TASK: Go through the material and copy each line in which the word "ERASER" shows up.

SOURCE DATA:
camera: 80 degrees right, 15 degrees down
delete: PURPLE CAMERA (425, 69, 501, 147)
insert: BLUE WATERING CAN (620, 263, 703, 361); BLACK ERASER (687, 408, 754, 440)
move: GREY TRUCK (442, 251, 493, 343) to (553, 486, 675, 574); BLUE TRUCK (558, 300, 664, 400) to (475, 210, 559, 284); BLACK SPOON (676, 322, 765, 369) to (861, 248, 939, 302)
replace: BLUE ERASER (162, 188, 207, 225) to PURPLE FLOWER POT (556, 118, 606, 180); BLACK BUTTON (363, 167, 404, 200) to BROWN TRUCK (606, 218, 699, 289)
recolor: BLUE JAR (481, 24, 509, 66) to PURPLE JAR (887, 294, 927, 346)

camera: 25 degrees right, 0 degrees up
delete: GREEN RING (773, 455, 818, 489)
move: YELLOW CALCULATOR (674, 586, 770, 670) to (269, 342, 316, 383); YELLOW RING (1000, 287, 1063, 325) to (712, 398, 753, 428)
---
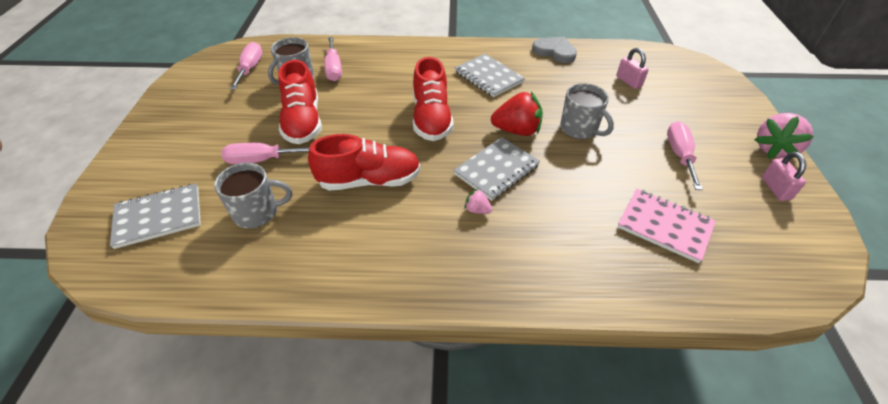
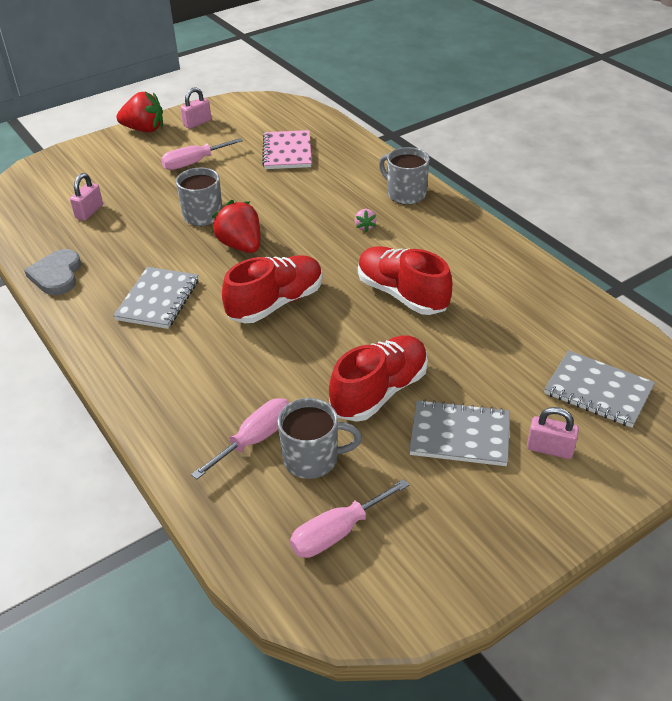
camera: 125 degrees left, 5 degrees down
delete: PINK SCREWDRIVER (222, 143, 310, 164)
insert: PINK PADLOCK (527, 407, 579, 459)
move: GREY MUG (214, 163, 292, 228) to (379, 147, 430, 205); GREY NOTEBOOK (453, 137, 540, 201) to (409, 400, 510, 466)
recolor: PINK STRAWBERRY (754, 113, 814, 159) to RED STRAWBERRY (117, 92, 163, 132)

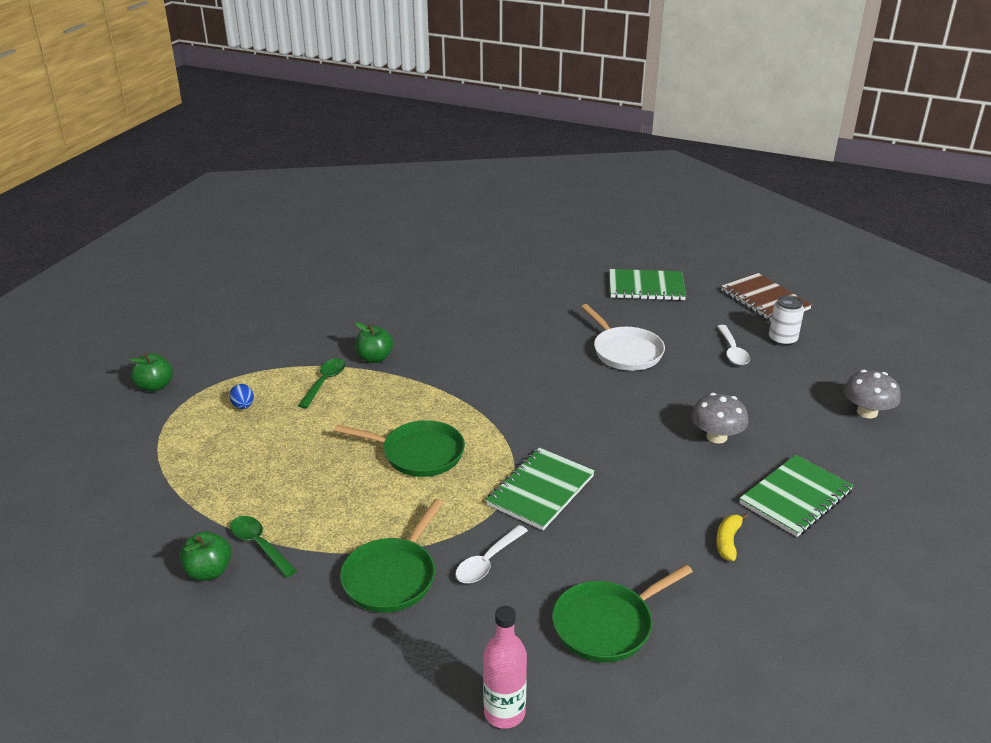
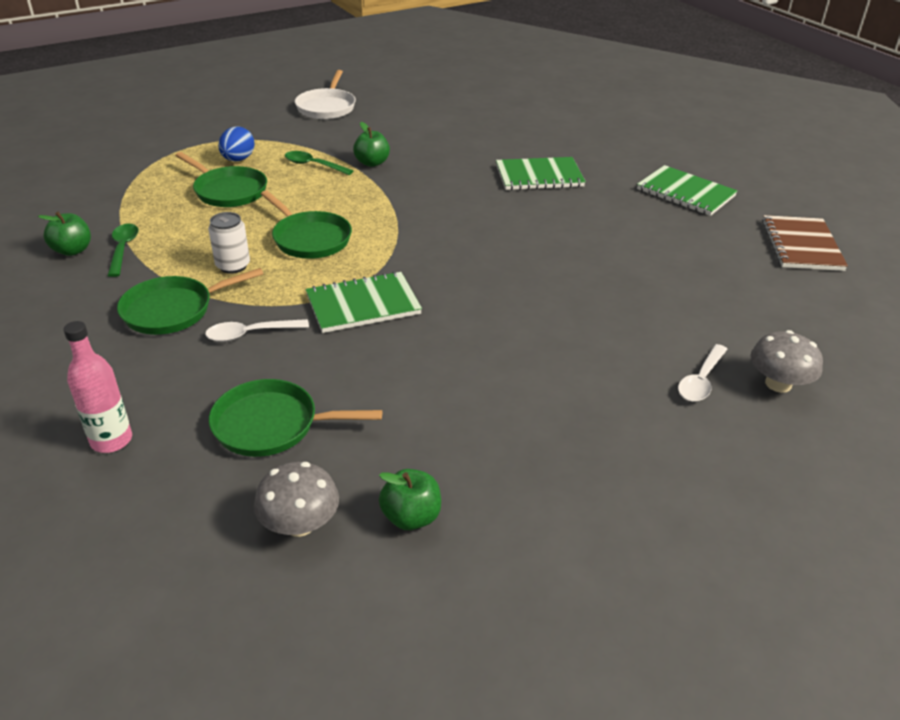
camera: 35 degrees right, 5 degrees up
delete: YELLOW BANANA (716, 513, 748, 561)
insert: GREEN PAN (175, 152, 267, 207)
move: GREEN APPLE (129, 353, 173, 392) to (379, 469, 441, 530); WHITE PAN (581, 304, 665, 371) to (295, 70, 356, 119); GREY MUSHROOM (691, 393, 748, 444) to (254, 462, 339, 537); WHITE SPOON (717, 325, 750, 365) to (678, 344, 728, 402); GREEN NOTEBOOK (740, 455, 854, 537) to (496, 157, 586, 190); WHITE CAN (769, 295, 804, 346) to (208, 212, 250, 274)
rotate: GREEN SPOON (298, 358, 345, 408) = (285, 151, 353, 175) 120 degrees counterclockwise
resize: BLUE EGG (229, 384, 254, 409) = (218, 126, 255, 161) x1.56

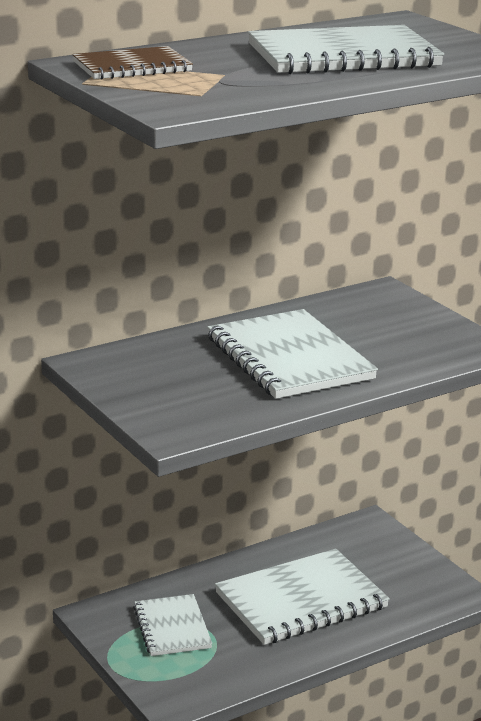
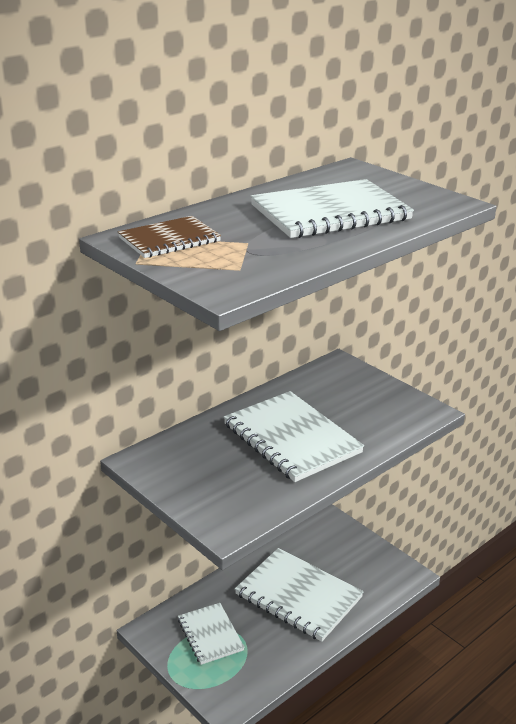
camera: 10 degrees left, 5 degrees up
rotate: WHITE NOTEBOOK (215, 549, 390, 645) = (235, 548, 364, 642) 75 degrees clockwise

RESPONSE:
insert: BLUE WATERING CAN (620, 263, 703, 361); BLACK ERASER (687, 408, 754, 440)
replace: BLUE ERASER (162, 188, 207, 225) to PURPLE FLOWER POT (556, 118, 606, 180); BLACK BUTTON (363, 167, 404, 200) to BROWN TRUCK (606, 218, 699, 289)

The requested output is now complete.